**Work instruction:**
Where the string "right" appears in a line of the data, show that line.

**Object change listings:**
Segment Open
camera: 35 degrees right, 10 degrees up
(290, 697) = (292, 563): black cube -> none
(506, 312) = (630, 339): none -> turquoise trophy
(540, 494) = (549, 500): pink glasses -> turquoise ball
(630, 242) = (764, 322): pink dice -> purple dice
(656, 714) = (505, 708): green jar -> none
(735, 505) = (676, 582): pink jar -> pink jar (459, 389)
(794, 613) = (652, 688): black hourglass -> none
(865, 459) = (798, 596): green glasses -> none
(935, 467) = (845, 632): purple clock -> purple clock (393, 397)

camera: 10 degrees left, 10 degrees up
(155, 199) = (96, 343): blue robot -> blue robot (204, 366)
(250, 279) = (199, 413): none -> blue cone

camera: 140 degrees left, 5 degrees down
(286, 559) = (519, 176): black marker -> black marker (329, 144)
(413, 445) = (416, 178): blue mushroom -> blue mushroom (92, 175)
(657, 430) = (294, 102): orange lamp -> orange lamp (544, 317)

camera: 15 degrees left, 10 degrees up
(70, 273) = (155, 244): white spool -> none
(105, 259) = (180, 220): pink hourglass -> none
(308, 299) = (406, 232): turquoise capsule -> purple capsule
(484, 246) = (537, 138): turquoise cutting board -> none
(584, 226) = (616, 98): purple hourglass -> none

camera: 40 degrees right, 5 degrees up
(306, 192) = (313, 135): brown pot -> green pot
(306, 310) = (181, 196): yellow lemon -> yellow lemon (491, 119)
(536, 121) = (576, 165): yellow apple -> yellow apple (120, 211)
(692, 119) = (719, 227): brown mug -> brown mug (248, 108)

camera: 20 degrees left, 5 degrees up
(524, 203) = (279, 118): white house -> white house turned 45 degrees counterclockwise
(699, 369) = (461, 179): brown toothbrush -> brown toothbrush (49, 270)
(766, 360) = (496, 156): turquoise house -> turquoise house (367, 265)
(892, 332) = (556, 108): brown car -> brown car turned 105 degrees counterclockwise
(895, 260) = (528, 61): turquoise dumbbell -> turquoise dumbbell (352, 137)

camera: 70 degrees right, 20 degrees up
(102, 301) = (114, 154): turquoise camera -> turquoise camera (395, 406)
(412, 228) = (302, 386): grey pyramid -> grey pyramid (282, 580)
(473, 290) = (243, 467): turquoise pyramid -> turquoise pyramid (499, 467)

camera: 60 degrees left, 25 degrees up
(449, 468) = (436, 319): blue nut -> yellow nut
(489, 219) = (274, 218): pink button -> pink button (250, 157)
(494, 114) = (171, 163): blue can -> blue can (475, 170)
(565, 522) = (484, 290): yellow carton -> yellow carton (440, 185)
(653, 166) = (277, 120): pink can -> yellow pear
Segment Closed
**Output of the exercise:**
camera: 35 degrees right, 10 degrees up
camera: 40 degrees right, 5 degrees up
camera: 70 degrees right, 20 degrees up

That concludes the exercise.